## THE TASK
Return exactly the lines from the start of the records below through the line containing "black light bulb [366,255,443,299]", both ends included, and leave out the pictures.

## RECORDS SUPPLIED
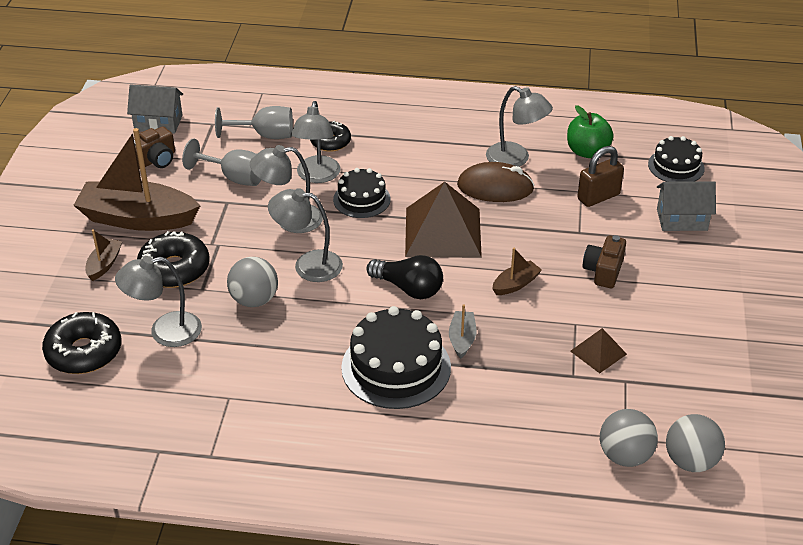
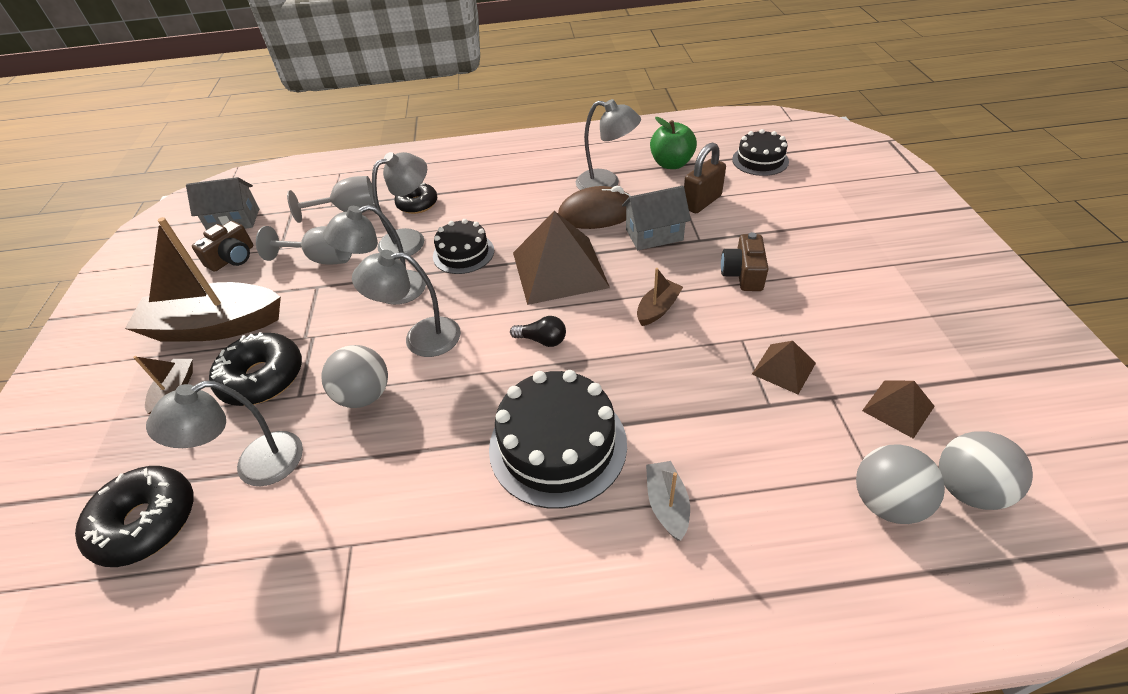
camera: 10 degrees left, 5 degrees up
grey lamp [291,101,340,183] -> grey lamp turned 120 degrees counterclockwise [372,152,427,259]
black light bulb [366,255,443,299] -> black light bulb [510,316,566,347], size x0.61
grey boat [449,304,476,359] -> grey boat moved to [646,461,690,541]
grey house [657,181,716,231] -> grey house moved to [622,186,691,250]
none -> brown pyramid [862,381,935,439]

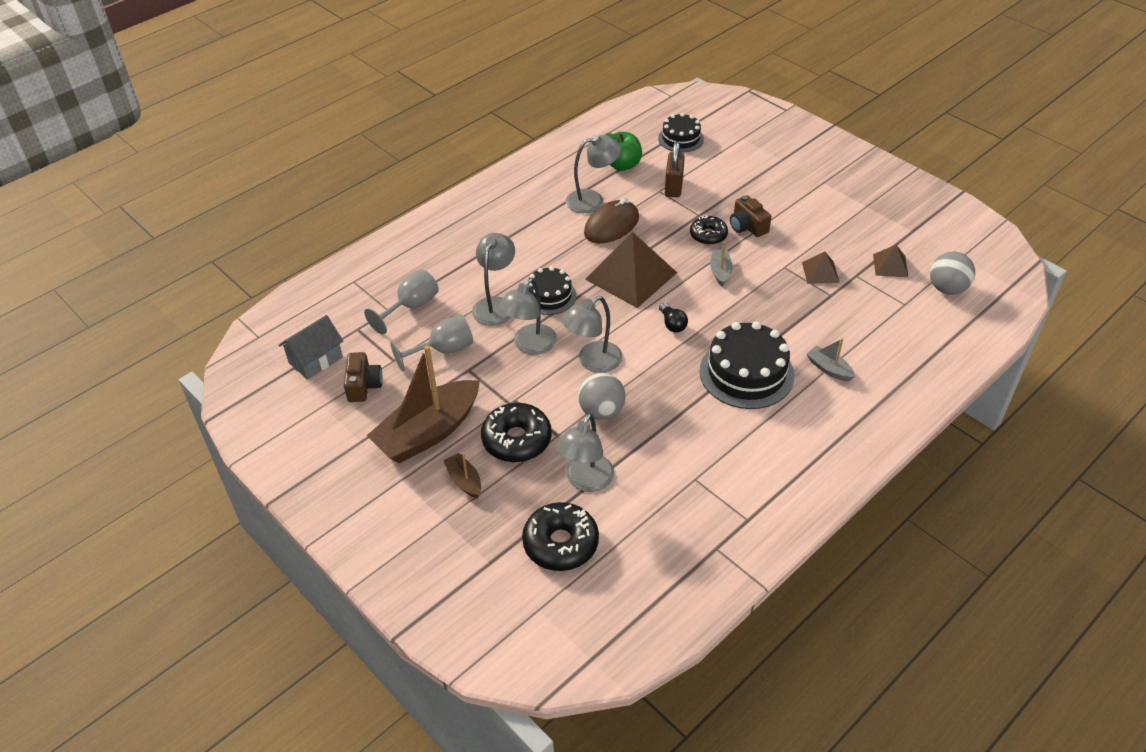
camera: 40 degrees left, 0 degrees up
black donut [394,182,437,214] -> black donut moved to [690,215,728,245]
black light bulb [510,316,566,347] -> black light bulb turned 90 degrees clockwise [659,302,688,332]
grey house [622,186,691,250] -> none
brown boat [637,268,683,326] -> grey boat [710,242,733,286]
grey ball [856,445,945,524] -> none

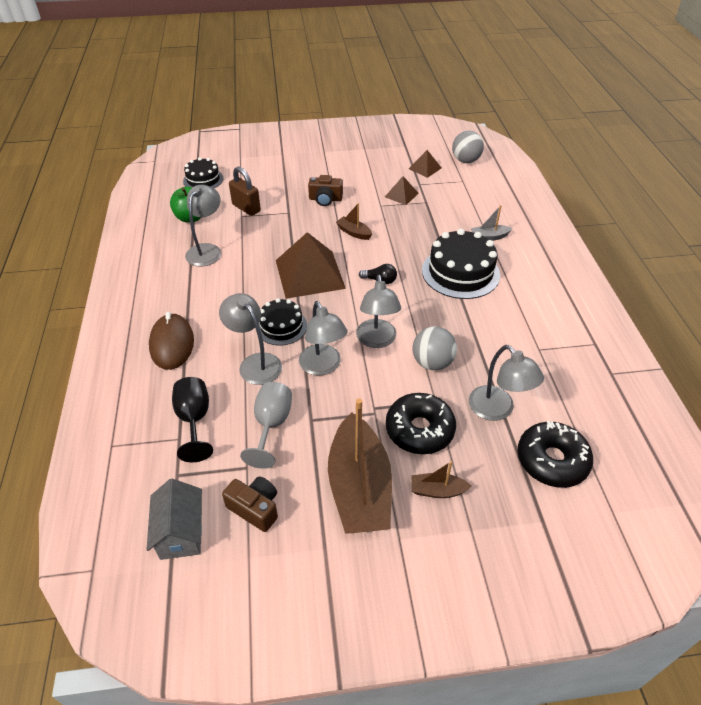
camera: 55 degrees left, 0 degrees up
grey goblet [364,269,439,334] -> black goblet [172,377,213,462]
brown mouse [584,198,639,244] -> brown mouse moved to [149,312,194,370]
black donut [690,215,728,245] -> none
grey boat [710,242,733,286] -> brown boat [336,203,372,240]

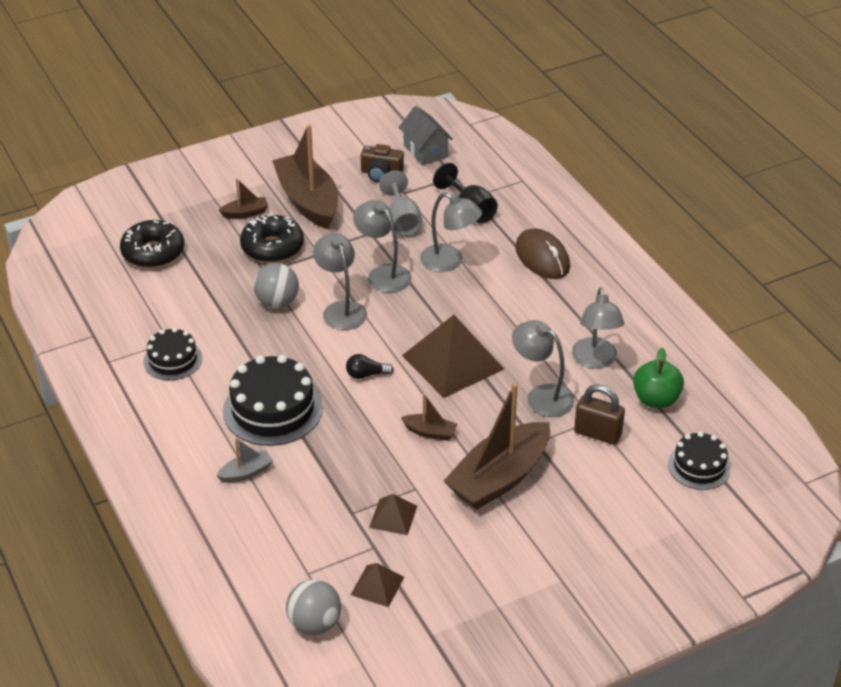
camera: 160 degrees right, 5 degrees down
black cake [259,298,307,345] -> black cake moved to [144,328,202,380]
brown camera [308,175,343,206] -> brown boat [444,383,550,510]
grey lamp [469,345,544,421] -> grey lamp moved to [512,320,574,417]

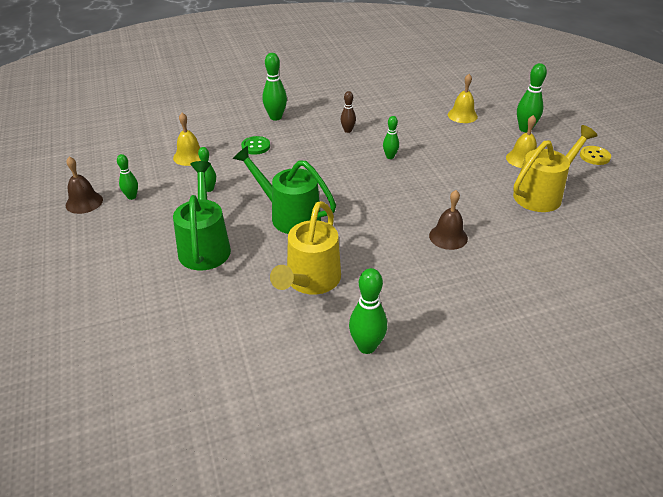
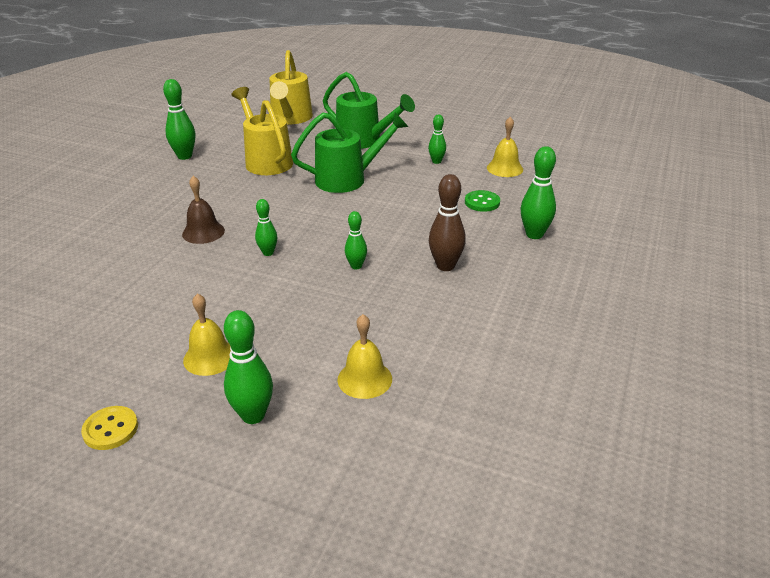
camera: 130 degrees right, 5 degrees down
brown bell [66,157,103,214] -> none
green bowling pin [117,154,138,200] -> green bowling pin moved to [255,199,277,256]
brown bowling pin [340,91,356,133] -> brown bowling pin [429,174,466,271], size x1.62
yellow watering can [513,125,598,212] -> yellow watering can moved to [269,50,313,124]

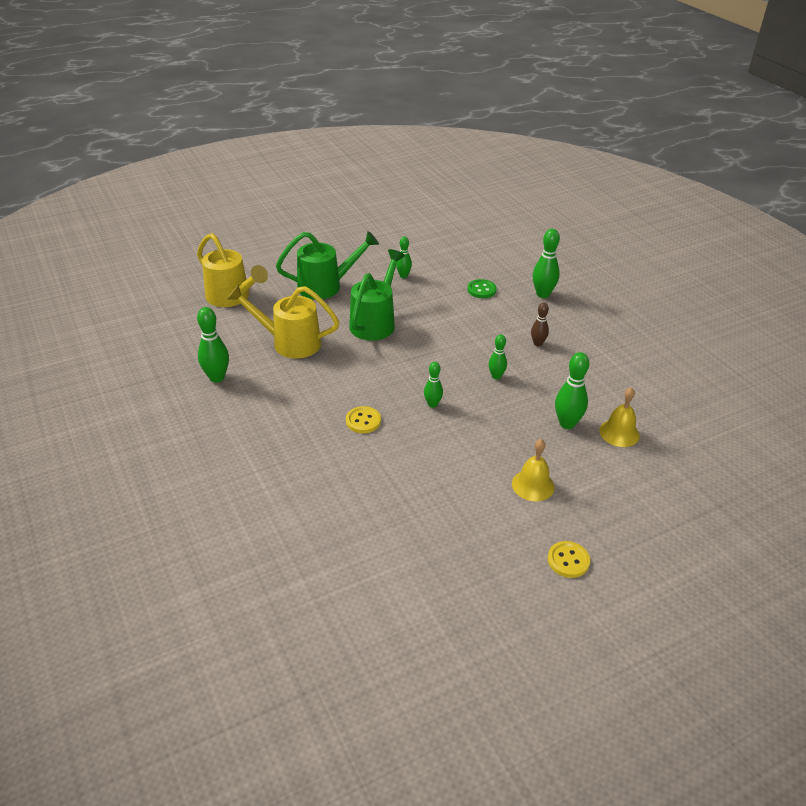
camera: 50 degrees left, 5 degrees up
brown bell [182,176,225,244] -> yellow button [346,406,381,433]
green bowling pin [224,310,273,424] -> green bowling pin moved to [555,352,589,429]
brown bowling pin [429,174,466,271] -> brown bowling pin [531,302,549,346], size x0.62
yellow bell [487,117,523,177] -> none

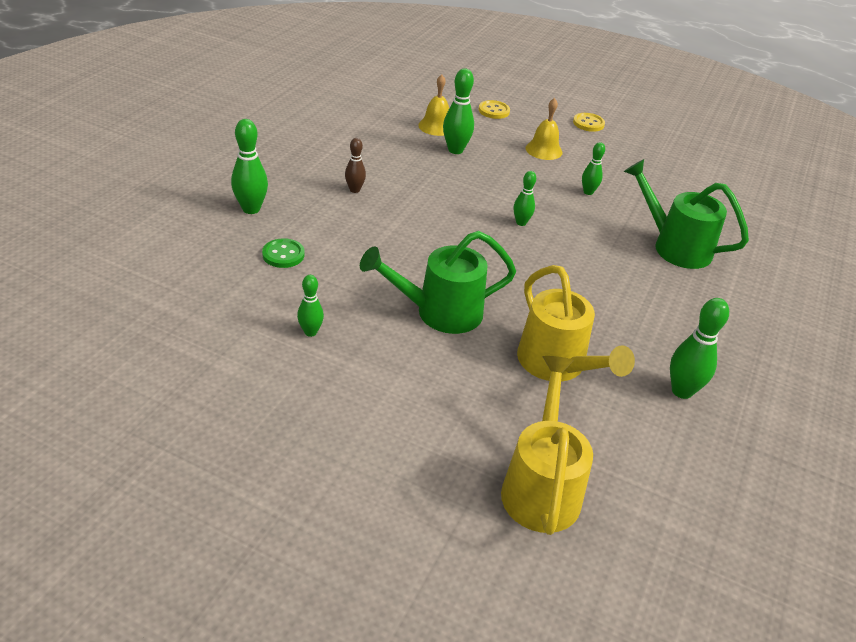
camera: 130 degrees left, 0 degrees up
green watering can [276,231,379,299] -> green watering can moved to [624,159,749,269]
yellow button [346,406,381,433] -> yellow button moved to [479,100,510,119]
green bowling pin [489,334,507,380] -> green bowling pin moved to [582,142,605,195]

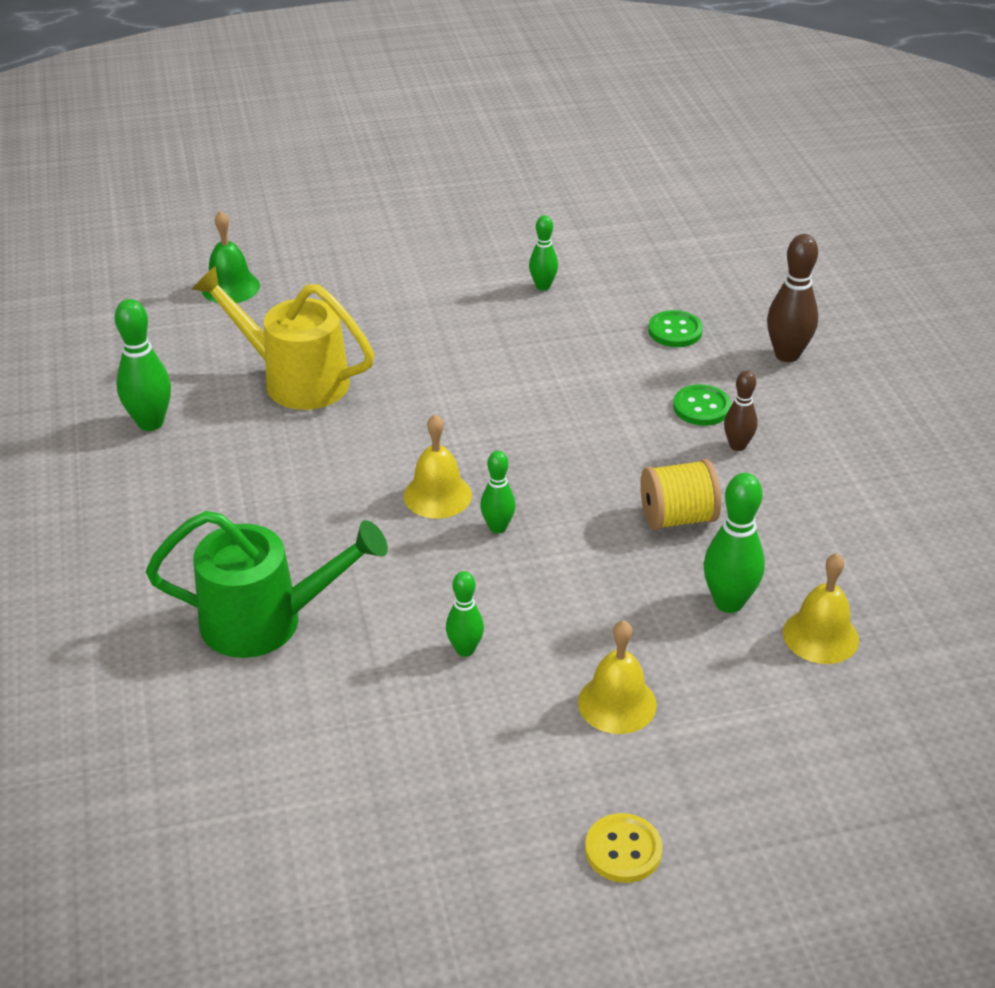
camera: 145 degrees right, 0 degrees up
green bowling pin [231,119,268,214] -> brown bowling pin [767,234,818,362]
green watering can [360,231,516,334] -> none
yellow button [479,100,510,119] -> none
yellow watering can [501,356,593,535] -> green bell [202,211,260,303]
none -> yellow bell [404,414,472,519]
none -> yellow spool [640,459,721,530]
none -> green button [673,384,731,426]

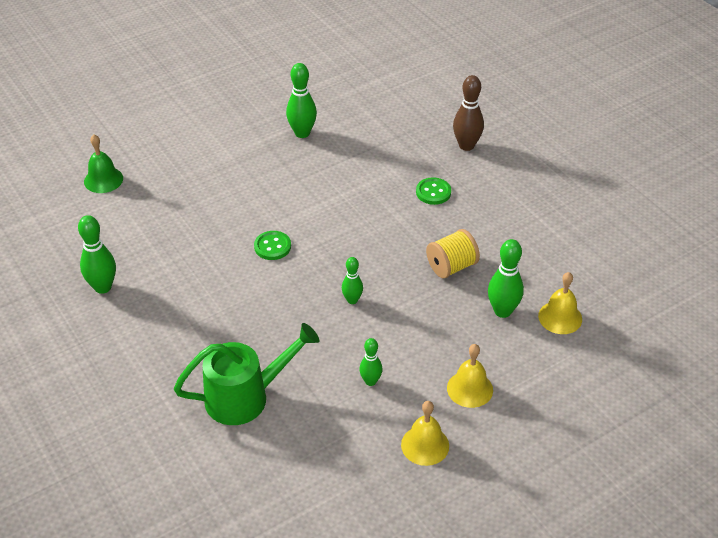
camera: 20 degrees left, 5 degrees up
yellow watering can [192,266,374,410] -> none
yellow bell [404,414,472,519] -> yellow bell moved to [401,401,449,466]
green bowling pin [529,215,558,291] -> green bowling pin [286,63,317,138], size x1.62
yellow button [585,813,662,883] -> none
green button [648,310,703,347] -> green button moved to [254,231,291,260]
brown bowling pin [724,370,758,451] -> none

## ANSWER TO THIS TASK
camera: 10 degrees left, 5 degrees up
grey lamp [291,101,340,183] -> grey lamp turned 120 degrees counterclockwise [372,152,427,259]
black light bulb [366,255,443,299] -> black light bulb [510,316,566,347], size x0.61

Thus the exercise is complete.